● **EXERCISE BRIEF**: Your copy should contain exactly the lines from the one that holds "none -> red brick J11 level 1" through the end of the material, reproduced as written, with no pictures.

● **GIVEN ENTRIES**:
━━━━━━━━━━━━━━━━━━━━

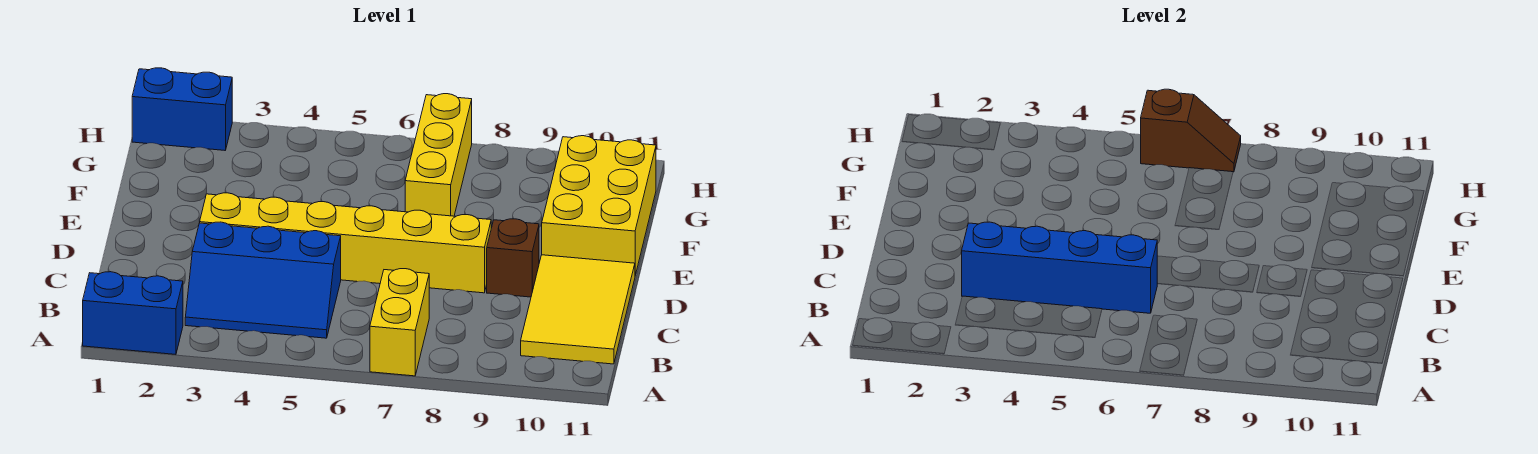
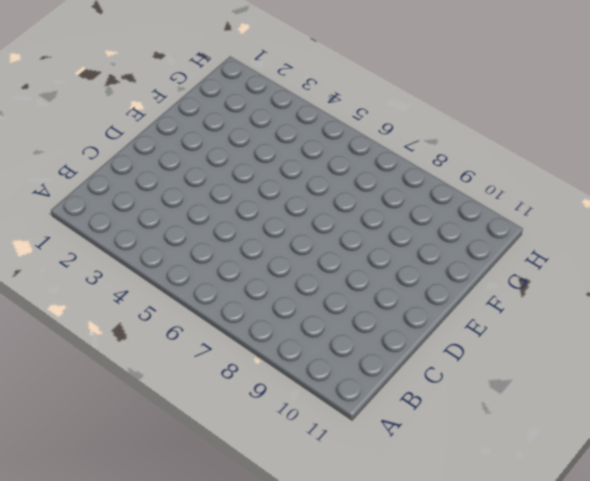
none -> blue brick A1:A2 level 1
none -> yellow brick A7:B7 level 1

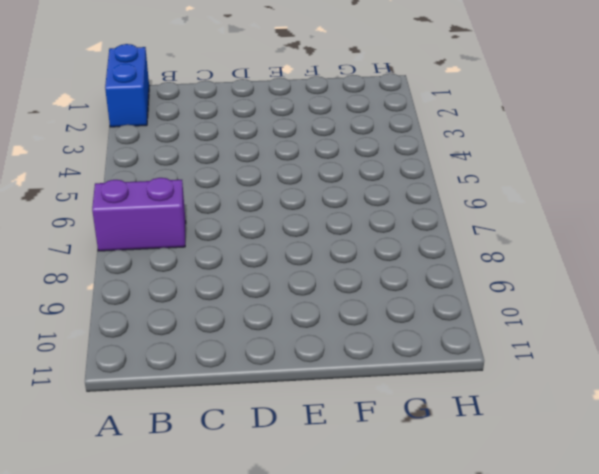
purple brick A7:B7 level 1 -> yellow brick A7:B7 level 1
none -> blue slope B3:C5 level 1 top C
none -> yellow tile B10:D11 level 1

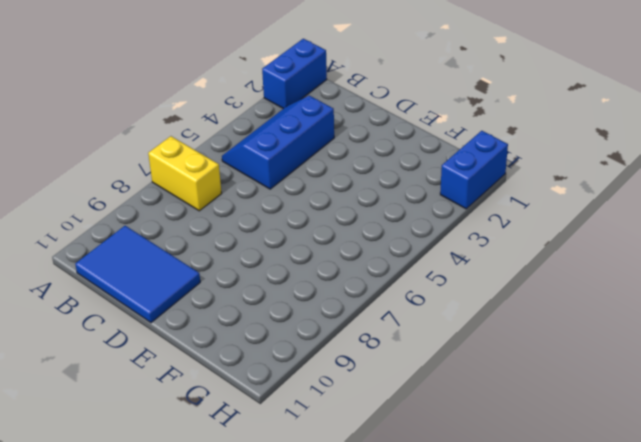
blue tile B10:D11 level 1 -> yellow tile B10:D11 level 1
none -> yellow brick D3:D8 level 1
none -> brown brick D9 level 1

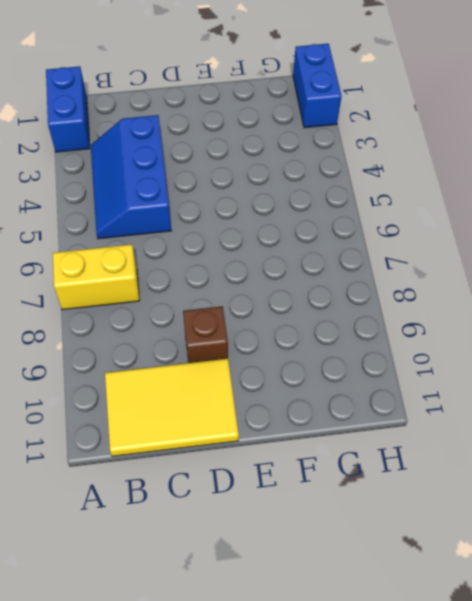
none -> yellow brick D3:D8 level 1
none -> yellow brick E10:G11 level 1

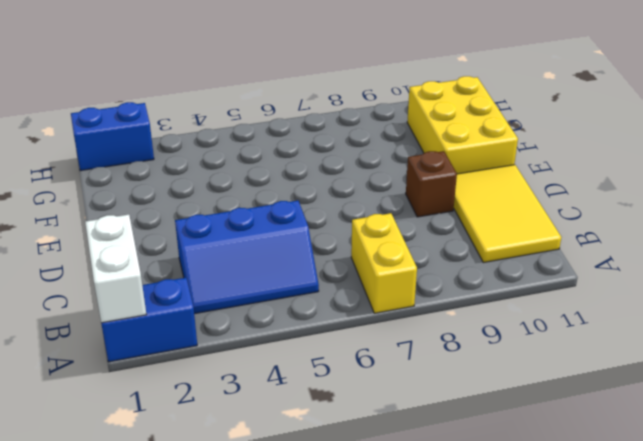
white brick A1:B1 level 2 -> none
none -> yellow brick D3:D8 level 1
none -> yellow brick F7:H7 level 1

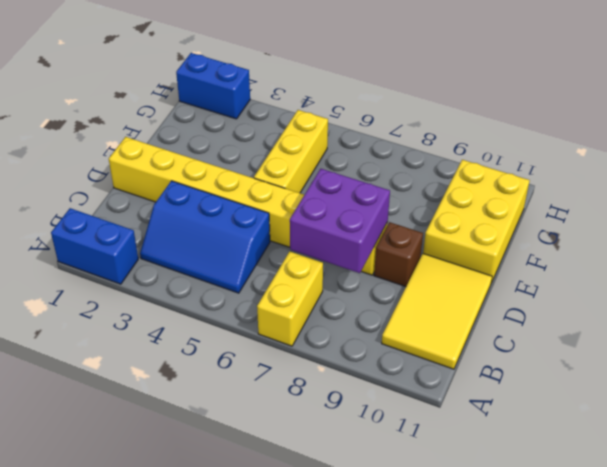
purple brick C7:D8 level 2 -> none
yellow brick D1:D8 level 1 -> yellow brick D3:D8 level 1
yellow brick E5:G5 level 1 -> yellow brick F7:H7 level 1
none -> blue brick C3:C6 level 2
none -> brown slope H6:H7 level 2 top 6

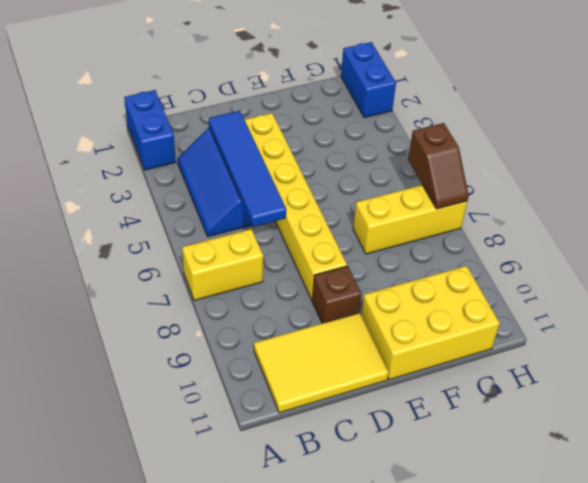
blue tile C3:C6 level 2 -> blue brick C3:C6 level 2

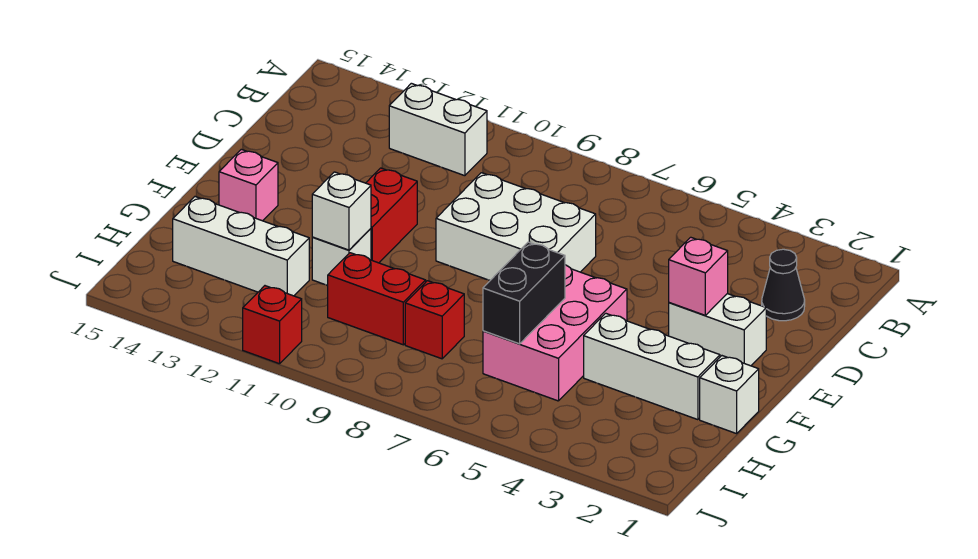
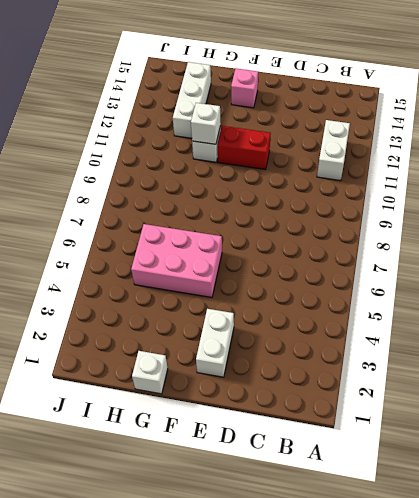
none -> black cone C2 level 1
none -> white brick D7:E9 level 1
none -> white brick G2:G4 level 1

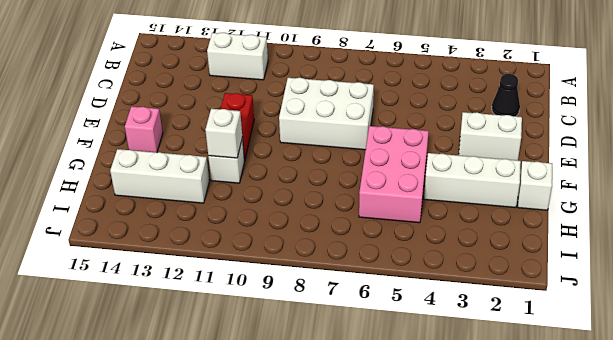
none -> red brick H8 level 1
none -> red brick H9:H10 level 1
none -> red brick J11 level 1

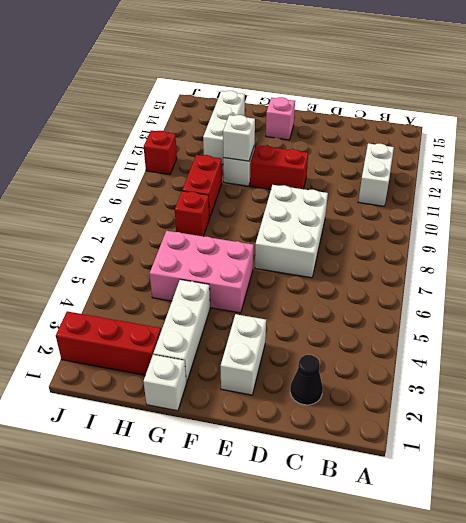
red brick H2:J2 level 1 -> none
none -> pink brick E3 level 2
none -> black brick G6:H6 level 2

━━━━━━━━━━━━━━━━━━━━

● **TASK RESPONSE**:
none -> red brick J11 level 1

red brick H2:J2 level 1 -> none
none -> pink brick E3 level 2
none -> black brick G6:H6 level 2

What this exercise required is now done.